## What is needed:
Restate the data below word for word, omitting pictures.

Change detection data:

:::::

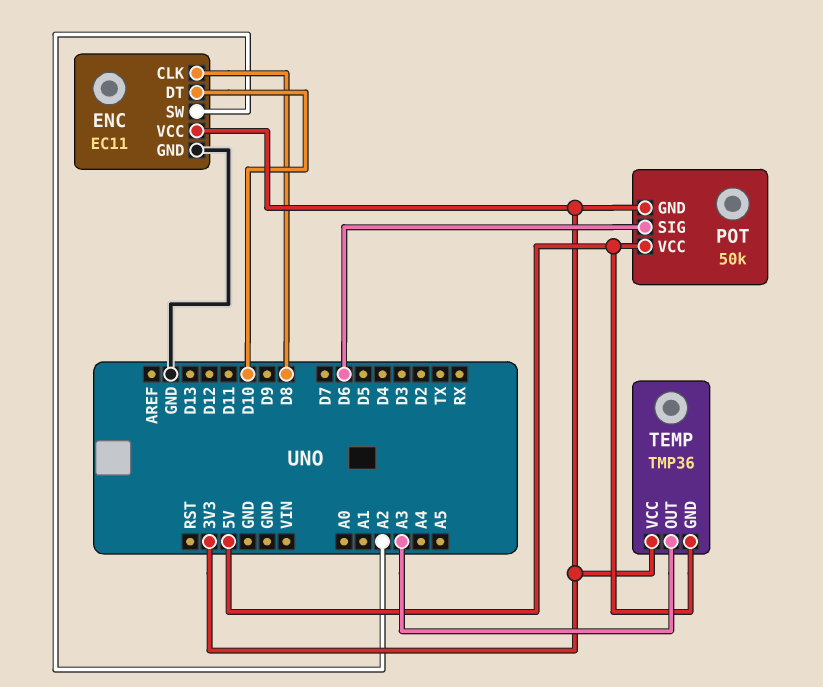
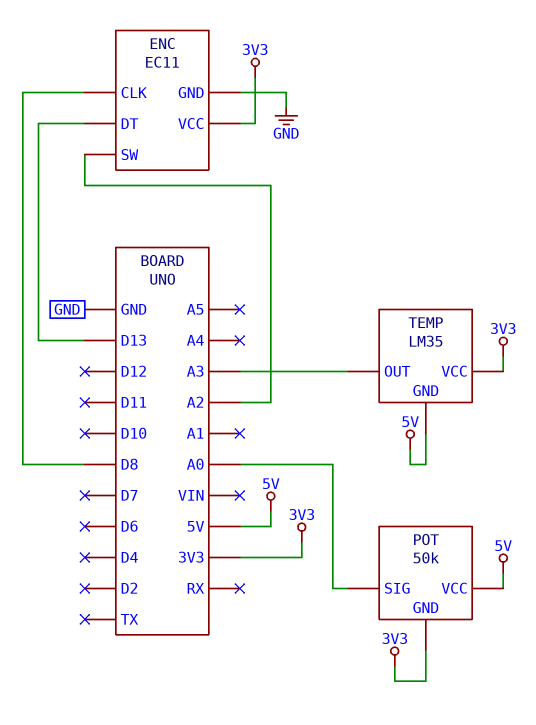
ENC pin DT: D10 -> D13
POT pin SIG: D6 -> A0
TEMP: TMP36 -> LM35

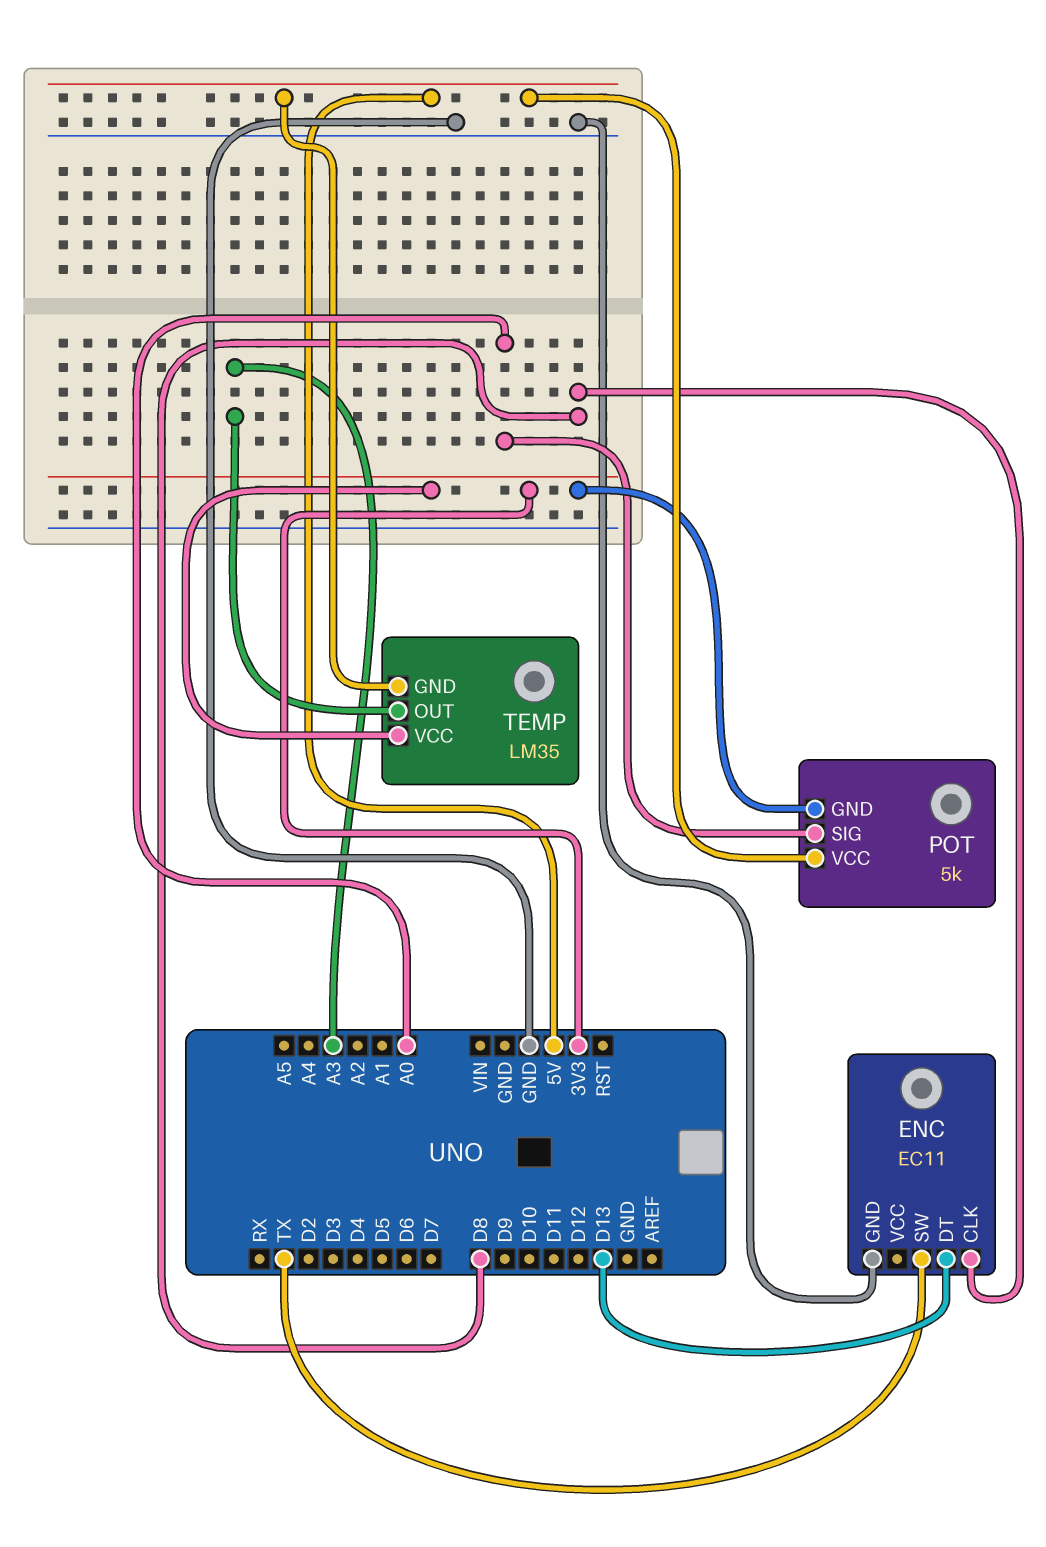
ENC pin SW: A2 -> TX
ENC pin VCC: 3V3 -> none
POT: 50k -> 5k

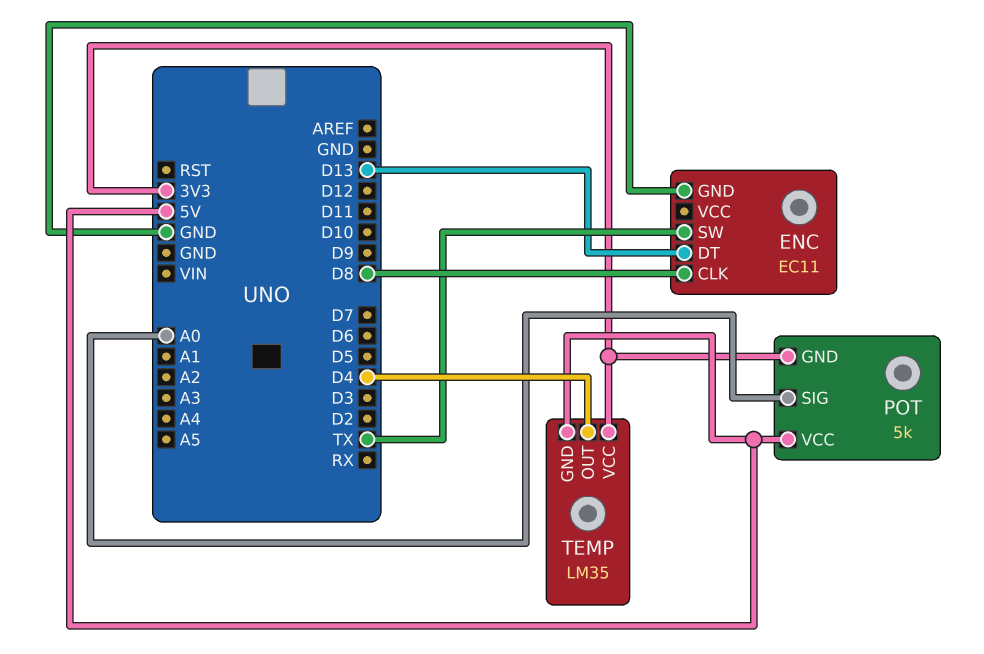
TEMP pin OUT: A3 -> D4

:::::

## Final answer:
ENC pin DT: D10 -> D13
POT pin SIG: D6 -> A0
TEMP: TMP36 -> LM35

ENC pin SW: A2 -> TX
ENC pin VCC: 3V3 -> none
POT: 50k -> 5k

TEMP pin OUT: A3 -> D4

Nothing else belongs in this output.